WHAT IS NEEDED
A single figure is wanted: the count of lines below containing the string "brown".

*** MATERIAL PROVIDED ***

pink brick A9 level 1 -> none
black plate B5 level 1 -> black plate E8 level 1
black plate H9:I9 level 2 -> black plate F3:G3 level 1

*** End of MATERIAL PROVIDED ***
*** MATERIAL PROVIDED ***

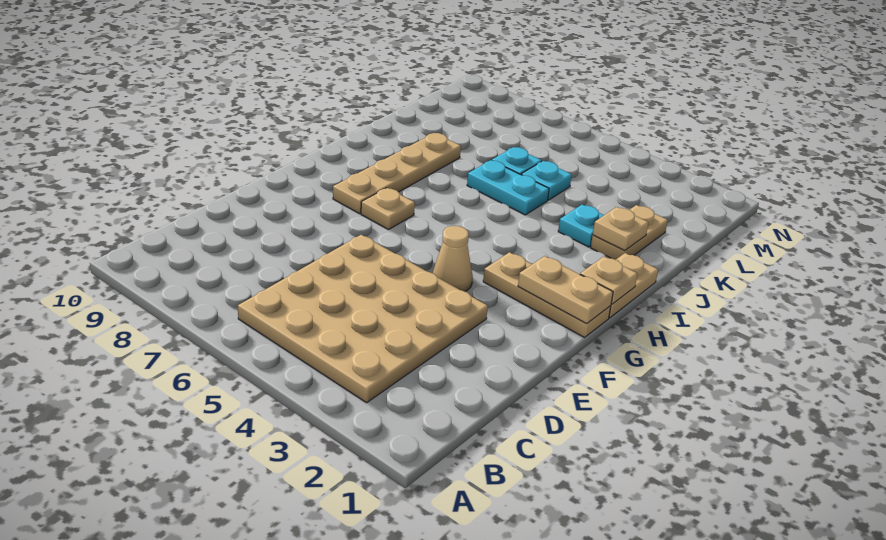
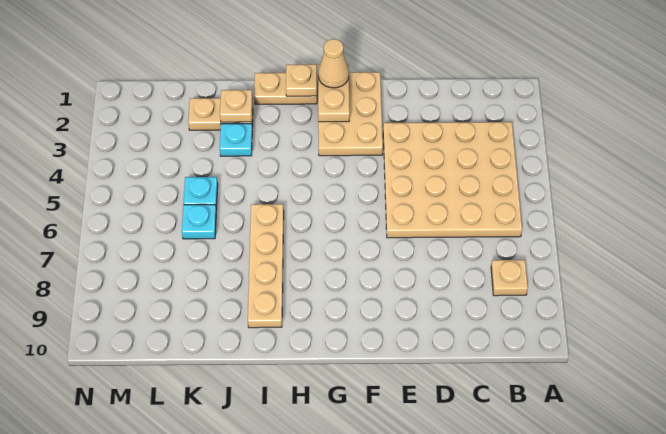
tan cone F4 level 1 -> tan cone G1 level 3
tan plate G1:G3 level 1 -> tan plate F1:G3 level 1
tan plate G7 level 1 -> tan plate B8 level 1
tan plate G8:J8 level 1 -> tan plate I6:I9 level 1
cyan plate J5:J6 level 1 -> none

*** End of MATERIAL PROVIDED ***
*** MATERIAL PROVIDED ***

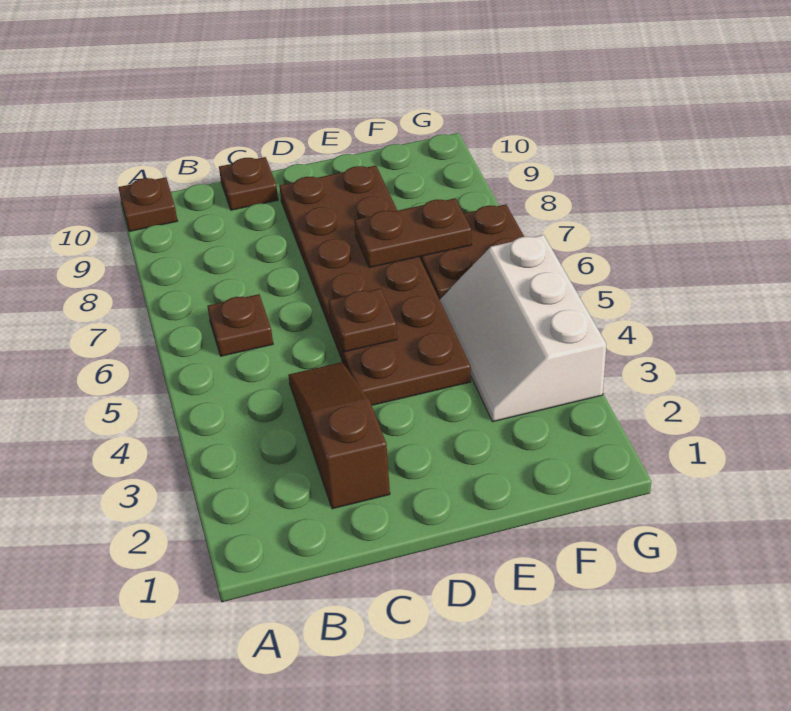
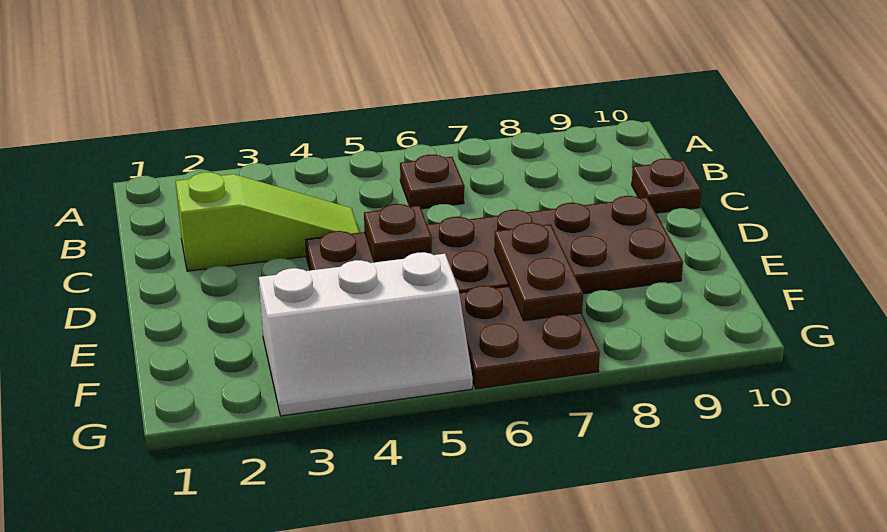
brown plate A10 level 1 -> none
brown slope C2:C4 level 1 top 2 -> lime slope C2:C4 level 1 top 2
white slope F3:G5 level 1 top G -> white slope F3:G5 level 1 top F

*** End of MATERIAL PROVIDED ***

COMPLETED TASK
2